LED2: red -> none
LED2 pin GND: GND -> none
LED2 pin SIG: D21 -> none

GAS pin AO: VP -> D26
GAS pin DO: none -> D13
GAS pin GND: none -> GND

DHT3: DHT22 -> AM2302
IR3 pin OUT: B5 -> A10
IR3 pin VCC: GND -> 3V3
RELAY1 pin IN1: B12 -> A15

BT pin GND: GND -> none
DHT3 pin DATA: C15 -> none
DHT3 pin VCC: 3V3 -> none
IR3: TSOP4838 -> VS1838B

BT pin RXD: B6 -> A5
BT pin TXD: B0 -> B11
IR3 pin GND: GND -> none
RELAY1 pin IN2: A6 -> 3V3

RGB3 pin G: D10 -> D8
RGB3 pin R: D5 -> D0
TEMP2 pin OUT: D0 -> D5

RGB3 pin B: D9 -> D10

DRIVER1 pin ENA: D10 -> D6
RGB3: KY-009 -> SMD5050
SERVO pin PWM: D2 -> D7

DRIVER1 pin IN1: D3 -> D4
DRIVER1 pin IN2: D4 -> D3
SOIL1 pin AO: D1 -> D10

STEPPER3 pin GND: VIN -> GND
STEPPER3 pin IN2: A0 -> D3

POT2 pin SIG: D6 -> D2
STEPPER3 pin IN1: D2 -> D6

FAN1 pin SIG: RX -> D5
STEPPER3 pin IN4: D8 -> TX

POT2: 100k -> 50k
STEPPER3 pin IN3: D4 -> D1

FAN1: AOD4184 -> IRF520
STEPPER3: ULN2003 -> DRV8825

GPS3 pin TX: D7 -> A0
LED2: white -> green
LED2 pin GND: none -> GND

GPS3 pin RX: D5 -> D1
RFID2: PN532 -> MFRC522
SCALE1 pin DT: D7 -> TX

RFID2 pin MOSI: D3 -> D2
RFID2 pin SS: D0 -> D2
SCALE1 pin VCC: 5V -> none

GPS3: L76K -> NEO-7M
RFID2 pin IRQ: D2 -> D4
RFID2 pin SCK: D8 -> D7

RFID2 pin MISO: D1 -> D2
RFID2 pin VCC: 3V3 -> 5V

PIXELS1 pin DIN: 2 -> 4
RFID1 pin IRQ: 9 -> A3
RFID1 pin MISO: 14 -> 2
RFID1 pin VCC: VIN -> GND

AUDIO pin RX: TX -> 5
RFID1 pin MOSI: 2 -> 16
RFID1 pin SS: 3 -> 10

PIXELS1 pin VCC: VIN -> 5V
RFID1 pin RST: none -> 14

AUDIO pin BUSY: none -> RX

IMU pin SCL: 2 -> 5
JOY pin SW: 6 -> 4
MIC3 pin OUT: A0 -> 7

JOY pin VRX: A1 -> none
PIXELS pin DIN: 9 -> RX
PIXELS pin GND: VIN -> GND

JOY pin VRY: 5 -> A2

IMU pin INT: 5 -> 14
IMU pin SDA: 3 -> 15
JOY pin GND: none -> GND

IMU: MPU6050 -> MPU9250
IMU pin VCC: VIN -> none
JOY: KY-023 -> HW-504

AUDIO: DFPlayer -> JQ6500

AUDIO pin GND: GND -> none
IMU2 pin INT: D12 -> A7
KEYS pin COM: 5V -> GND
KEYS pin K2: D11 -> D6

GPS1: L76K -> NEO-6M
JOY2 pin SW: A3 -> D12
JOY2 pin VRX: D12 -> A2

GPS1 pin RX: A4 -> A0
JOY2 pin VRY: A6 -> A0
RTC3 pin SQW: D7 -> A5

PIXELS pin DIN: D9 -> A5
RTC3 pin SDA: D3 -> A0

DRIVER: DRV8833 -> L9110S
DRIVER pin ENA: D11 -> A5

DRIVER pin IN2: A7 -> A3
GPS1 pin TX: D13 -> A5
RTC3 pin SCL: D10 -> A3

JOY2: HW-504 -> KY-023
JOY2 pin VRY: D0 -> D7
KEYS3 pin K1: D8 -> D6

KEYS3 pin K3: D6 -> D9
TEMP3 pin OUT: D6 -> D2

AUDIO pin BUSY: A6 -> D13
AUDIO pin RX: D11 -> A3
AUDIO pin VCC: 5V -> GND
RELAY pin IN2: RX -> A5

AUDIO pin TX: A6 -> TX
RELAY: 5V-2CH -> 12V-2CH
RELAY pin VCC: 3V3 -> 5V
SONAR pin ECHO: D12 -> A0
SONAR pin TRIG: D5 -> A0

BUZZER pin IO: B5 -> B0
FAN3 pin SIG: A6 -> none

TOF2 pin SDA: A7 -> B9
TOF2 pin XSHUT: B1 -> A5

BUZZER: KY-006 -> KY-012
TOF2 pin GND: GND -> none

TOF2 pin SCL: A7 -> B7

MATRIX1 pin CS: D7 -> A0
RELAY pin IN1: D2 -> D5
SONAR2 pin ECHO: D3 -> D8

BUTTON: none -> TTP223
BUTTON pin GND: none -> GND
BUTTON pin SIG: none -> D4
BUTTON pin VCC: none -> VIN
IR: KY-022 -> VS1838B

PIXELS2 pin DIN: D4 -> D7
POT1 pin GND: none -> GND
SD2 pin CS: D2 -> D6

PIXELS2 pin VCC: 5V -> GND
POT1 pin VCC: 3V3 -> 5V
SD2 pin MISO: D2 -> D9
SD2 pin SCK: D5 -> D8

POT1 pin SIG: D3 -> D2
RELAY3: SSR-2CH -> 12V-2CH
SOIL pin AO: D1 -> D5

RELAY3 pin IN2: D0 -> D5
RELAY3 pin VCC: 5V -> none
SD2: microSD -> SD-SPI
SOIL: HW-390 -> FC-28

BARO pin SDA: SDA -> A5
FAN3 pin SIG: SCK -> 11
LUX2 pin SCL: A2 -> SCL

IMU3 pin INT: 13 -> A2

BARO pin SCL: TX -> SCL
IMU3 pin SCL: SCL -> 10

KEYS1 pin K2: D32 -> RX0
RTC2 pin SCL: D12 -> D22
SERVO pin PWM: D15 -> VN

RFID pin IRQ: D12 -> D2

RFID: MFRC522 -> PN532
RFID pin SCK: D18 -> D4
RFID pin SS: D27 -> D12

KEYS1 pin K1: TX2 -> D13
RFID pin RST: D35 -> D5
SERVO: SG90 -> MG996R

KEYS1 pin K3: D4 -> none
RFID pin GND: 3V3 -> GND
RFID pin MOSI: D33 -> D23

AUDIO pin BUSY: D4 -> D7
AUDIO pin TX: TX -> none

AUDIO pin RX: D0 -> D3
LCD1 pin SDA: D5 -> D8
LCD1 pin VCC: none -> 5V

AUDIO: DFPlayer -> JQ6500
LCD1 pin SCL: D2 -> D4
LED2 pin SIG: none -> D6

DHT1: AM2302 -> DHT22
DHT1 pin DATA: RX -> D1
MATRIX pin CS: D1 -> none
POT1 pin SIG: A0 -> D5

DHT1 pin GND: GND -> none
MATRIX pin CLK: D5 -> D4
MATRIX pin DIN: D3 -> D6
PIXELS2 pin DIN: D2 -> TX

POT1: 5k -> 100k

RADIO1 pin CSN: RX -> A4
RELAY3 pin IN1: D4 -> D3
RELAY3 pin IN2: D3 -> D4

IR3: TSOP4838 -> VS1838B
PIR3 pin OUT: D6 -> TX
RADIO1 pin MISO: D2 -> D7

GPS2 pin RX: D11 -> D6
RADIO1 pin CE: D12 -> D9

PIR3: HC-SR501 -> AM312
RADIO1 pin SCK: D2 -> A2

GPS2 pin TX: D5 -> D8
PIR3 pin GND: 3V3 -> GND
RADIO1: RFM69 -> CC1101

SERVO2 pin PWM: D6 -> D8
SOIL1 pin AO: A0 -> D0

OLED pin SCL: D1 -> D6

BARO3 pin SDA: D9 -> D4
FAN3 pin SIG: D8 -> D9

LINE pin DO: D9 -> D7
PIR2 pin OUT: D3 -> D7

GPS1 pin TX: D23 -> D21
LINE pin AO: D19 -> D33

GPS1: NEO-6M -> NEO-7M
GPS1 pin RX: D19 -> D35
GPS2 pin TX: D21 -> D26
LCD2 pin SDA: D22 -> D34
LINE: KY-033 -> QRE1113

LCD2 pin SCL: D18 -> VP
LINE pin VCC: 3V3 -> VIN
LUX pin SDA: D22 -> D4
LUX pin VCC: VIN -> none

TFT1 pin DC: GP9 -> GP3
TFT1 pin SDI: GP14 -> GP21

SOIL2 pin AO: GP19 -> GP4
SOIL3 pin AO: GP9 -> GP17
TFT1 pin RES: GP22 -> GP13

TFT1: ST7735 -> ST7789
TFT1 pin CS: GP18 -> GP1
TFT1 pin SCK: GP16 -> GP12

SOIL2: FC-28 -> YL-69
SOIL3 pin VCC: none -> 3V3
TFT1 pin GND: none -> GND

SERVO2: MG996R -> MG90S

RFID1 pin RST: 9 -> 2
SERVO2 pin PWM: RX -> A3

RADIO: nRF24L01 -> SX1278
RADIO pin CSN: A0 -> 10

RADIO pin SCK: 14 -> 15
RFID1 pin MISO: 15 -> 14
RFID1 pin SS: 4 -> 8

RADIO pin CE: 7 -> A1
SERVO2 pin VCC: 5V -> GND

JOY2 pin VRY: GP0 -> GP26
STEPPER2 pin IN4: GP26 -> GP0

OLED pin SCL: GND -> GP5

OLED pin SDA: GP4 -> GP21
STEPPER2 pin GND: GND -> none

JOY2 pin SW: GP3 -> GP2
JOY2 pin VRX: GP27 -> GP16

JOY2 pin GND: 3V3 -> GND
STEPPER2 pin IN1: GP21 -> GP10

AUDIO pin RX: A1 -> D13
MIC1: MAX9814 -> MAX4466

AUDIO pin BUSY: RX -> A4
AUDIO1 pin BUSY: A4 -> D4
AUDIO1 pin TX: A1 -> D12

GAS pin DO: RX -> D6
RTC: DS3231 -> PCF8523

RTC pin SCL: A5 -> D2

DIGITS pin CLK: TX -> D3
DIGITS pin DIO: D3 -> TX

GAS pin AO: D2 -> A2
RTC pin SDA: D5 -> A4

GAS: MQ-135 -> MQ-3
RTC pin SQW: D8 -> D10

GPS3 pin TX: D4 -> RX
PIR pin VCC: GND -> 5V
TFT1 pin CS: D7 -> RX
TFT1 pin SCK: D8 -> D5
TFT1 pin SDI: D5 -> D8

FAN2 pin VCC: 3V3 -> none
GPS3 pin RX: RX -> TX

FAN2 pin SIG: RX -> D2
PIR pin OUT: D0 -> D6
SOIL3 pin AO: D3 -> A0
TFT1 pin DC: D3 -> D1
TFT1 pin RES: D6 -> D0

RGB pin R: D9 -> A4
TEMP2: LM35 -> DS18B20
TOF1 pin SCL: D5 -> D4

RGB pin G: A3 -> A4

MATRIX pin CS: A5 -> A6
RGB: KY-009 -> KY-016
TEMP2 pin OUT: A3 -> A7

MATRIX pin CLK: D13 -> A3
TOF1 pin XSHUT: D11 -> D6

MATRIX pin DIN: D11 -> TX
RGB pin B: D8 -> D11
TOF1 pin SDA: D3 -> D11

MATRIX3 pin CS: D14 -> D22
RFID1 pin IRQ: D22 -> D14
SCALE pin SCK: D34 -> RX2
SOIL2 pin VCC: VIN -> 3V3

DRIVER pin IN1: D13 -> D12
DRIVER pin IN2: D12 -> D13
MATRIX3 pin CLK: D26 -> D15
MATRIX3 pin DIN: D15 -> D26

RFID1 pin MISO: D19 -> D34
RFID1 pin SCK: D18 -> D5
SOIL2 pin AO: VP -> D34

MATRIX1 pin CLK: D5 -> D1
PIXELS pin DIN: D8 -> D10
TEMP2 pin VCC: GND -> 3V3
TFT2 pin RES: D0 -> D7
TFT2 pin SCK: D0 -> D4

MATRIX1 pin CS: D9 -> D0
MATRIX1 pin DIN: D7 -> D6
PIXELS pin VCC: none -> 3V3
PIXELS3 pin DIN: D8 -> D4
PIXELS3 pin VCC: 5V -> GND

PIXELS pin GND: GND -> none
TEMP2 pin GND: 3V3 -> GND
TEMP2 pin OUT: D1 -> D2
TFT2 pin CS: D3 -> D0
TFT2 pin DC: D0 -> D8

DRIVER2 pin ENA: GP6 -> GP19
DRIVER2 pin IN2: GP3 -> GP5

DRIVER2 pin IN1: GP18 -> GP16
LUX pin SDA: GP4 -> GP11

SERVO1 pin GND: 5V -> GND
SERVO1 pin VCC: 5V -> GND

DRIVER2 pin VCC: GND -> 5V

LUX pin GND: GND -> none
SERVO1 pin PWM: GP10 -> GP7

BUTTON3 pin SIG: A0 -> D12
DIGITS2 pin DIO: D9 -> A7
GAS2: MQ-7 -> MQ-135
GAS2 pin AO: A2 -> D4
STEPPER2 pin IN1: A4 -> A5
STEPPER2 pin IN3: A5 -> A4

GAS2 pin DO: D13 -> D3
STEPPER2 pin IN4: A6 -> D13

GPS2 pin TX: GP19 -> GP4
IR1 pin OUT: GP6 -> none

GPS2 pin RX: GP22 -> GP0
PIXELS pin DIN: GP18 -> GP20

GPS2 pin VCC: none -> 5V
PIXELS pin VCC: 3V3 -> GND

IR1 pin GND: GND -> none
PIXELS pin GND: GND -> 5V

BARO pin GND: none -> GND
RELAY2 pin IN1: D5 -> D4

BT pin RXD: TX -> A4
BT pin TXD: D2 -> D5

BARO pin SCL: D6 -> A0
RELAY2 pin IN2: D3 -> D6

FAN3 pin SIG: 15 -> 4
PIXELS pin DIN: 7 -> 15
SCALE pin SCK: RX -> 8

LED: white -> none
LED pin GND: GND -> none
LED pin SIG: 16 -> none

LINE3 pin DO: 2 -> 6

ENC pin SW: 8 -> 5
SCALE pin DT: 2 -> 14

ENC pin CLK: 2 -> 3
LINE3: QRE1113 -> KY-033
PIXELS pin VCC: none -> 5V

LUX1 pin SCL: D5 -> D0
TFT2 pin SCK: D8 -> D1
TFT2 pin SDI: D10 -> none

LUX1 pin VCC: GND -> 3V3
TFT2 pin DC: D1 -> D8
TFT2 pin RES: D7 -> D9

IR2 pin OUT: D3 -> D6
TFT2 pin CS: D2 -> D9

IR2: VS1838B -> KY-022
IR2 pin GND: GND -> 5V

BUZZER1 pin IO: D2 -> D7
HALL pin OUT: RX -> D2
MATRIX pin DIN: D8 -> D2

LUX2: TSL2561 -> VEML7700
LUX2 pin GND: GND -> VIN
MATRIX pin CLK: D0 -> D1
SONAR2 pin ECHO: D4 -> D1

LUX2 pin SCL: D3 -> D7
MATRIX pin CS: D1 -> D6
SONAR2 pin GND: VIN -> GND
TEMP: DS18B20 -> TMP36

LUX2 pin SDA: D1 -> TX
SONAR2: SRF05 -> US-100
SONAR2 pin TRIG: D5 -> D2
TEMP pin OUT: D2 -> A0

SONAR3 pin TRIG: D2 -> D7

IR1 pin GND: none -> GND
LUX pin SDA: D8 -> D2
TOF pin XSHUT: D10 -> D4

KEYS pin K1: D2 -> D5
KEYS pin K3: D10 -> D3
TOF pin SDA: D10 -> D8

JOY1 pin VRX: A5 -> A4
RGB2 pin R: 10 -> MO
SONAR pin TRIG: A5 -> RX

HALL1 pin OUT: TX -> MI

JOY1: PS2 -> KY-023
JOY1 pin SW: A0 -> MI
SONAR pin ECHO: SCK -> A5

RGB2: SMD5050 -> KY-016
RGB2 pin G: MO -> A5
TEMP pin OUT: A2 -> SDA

+++

Look above for the line with "SD2: microSD -> SD-SPI" and the line with "OLED pin SDA: GP4 -> GP21". Retype those two lines and every line between them exactly, adding nothing.

SD2: microSD -> SD-SPI
SOIL: HW-390 -> FC-28

BARO pin SDA: SDA -> A5
FAN3 pin SIG: SCK -> 11
LUX2 pin SCL: A2 -> SCL

IMU3 pin INT: 13 -> A2

BARO pin SCL: TX -> SCL
IMU3 pin SCL: SCL -> 10

KEYS1 pin K2: D32 -> RX0
RTC2 pin SCL: D12 -> D22
SERVO pin PWM: D15 -> VN

RFID pin IRQ: D12 -> D2

RFID: MFRC522 -> PN532
RFID pin SCK: D18 -> D4
RFID pin SS: D27 -> D12

KEYS1 pin K1: TX2 -> D13
RFID pin RST: D35 -> D5
SERVO: SG90 -> MG996R

KEYS1 pin K3: D4 -> none
RFID pin GND: 3V3 -> GND
RFID pin MOSI: D33 -> D23

AUDIO pin BUSY: D4 -> D7
AUDIO pin TX: TX -> none

AUDIO pin RX: D0 -> D3
LCD1 pin SDA: D5 -> D8
LCD1 pin VCC: none -> 5V

AUDIO: DFPlayer -> JQ6500
LCD1 pin SCL: D2 -> D4
LED2 pin SIG: none -> D6

DHT1: AM2302 -> DHT22
DHT1 pin DATA: RX -> D1
MATRIX pin CS: D1 -> none
POT1 pin SIG: A0 -> D5

DHT1 pin GND: GND -> none
MATRIX pin CLK: D5 -> D4
MATRIX pin DIN: D3 -> D6
PIXELS2 pin DIN: D2 -> TX

POT1: 5k -> 100k

RADIO1 pin CSN: RX -> A4
RELAY3 pin IN1: D4 -> D3
RELAY3 pin IN2: D3 -> D4

IR3: TSOP4838 -> VS1838B
PIR3 pin OUT: D6 -> TX
RADIO1 pin MISO: D2 -> D7

GPS2 pin RX: D11 -> D6
RADIO1 pin CE: D12 -> D9

PIR3: HC-SR501 -> AM312
RADIO1 pin SCK: D2 -> A2

GPS2 pin TX: D5 -> D8
PIR3 pin GND: 3V3 -> GND
RADIO1: RFM69 -> CC1101

SERVO2 pin PWM: D6 -> D8
SOIL1 pin AO: A0 -> D0

OLED pin SCL: D1 -> D6

BARO3 pin SDA: D9 -> D4
FAN3 pin SIG: D8 -> D9

LINE pin DO: D9 -> D7
PIR2 pin OUT: D3 -> D7

GPS1 pin TX: D23 -> D21
LINE pin AO: D19 -> D33

GPS1: NEO-6M -> NEO-7M
GPS1 pin RX: D19 -> D35
GPS2 pin TX: D21 -> D26
LCD2 pin SDA: D22 -> D34
LINE: KY-033 -> QRE1113

LCD2 pin SCL: D18 -> VP
LINE pin VCC: 3V3 -> VIN
LUX pin SDA: D22 -> D4
LUX pin VCC: VIN -> none

TFT1 pin DC: GP9 -> GP3
TFT1 pin SDI: GP14 -> GP21

SOIL2 pin AO: GP19 -> GP4
SOIL3 pin AO: GP9 -> GP17
TFT1 pin RES: GP22 -> GP13

TFT1: ST7735 -> ST7789
TFT1 pin CS: GP18 -> GP1
TFT1 pin SCK: GP16 -> GP12

SOIL2: FC-28 -> YL-69
SOIL3 pin VCC: none -> 3V3
TFT1 pin GND: none -> GND

SERVO2: MG996R -> MG90S

RFID1 pin RST: 9 -> 2
SERVO2 pin PWM: RX -> A3

RADIO: nRF24L01 -> SX1278
RADIO pin CSN: A0 -> 10

RADIO pin SCK: 14 -> 15
RFID1 pin MISO: 15 -> 14
RFID1 pin SS: 4 -> 8

RADIO pin CE: 7 -> A1
SERVO2 pin VCC: 5V -> GND

JOY2 pin VRY: GP0 -> GP26
STEPPER2 pin IN4: GP26 -> GP0

OLED pin SCL: GND -> GP5

OLED pin SDA: GP4 -> GP21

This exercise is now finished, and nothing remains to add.